(WRITTEN INSTRUCTION)
Set down each record exactly as written.

BEGIN AVAILABLE DATA

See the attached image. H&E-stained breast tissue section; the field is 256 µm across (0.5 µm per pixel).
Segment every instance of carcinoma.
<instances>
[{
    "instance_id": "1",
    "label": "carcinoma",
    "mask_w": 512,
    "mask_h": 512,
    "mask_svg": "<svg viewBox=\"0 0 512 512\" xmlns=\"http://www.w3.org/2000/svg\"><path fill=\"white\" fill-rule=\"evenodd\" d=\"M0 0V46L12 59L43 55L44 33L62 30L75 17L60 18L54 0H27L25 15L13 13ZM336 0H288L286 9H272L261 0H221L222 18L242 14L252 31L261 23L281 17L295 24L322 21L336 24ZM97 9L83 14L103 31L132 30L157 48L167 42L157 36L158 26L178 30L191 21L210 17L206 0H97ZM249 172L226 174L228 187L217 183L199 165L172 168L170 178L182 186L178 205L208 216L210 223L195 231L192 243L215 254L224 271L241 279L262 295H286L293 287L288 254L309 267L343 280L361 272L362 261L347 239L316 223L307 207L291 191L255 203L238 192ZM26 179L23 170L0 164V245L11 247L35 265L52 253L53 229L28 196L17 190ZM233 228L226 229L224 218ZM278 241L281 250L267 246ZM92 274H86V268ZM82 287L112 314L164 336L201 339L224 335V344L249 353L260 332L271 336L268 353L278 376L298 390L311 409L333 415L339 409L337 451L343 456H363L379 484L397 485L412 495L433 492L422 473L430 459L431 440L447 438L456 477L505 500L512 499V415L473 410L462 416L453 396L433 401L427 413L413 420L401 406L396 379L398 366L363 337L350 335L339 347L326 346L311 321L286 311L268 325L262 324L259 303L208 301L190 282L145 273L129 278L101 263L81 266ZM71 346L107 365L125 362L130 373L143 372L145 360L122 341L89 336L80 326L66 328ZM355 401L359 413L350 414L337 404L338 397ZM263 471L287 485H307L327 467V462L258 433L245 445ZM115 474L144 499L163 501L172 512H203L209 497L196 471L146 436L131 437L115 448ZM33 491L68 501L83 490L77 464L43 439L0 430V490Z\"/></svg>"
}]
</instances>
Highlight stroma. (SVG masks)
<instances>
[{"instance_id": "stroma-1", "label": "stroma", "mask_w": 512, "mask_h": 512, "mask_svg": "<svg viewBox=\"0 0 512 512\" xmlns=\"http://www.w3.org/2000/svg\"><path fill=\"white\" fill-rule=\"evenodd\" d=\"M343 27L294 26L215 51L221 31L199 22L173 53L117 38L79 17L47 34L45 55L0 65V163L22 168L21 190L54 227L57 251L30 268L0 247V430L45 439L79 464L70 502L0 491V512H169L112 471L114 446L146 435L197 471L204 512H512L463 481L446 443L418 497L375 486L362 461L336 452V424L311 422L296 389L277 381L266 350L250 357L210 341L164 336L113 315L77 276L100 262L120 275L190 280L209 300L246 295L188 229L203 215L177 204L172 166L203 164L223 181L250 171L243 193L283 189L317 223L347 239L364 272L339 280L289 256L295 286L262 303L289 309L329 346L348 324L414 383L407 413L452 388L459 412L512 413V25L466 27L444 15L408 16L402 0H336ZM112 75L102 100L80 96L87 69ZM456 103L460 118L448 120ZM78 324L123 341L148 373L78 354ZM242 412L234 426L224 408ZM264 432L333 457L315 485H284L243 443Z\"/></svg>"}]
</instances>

END AVAILABLE DATA

(WRITTEN REPLY)
See the attached image. H&E-stained breast tissue section; the field is 256 µm across (0.5 µm per pixel).
Segment every instance of carcinoma.
<instances>
[{
    "instance_id": "1",
    "label": "carcinoma",
    "mask_w": 512,
    "mask_h": 512,
    "mask_svg": "<svg viewBox=\"0 0 512 512\" xmlns=\"http://www.w3.org/2000/svg\"><path fill=\"white\" fill-rule=\"evenodd\" d=\"M0 0V46L12 59L43 55L44 33L62 30L75 17L60 18L54 0H27L25 15L13 13ZM336 0H288L286 9H272L261 0H221L222 18L242 14L252 31L261 23L281 17L295 24L322 21L336 24ZM97 9L83 14L103 31L132 30L157 48L167 42L157 36L158 26L178 30L191 21L210 17L206 0H97ZM249 172L226 174L228 187L217 183L199 165L172 168L170 178L182 186L178 205L208 216L210 223L195 231L192 243L215 254L224 271L241 279L262 295H286L293 287L288 254L309 267L343 280L361 272L362 261L347 239L316 223L307 207L291 191L255 203L238 192ZM26 179L23 170L0 164V245L11 247L35 265L52 253L53 229L28 196L17 190ZM233 228L226 229L224 218ZM278 241L281 250L267 246ZM92 274H86V268ZM82 287L112 314L164 336L201 339L224 335V344L249 353L260 332L271 336L268 353L278 376L298 390L311 409L333 415L339 409L337 451L343 456H363L379 484L397 485L412 495L433 492L422 473L430 459L431 440L447 438L456 477L505 500L512 499V415L473 410L462 416L453 396L433 401L427 413L413 420L401 406L396 379L398 366L363 337L350 335L339 347L326 346L311 321L286 311L268 325L262 324L259 303L208 301L190 282L145 273L129 278L101 263L81 266ZM71 346L107 365L125 362L130 373L143 372L145 360L122 341L89 336L80 326L66 328ZM355 401L359 413L350 414L337 404L338 397ZM263 471L287 485H307L327 467V462L258 433L245 445ZM115 474L144 499L163 501L172 512H203L209 497L196 471L146 436L131 437L115 448ZM33 491L68 501L83 490L77 464L43 439L0 430V490Z\"/></svg>"
}]
</instances>
Highlight stroma. (SVG masks)
<instances>
[{"instance_id": "stroma-1", "label": "stroma", "mask_w": 512, "mask_h": 512, "mask_svg": "<svg viewBox=\"0 0 512 512\" xmlns=\"http://www.w3.org/2000/svg\"><path fill=\"white\" fill-rule=\"evenodd\" d=\"M343 27L294 26L215 51L221 31L199 22L173 53L117 38L79 17L47 34L45 55L0 65V163L22 168L21 190L54 227L57 251L30 268L0 247V430L45 439L79 464L70 502L0 491V512H169L112 471L114 446L146 435L197 471L204 512H512L463 481L446 443L418 497L375 486L362 461L336 452V424L311 422L296 389L277 381L266 350L250 357L210 341L164 336L113 315L77 276L100 262L120 275L190 280L209 300L246 295L188 229L203 215L177 204L172 166L203 164L223 181L250 171L243 193L283 189L317 223L347 239L364 272L339 280L289 256L295 286L262 303L289 309L329 346L348 324L414 383L407 413L452 388L459 412L512 413V25L466 27L444 15L408 16L402 0H336ZM112 75L102 100L80 96L87 69ZM456 103L460 118L448 120ZM78 324L123 341L148 373L78 354ZM242 412L234 426L224 408ZM264 432L333 457L315 485H284L243 443Z\"/></svg>"}]
</instances>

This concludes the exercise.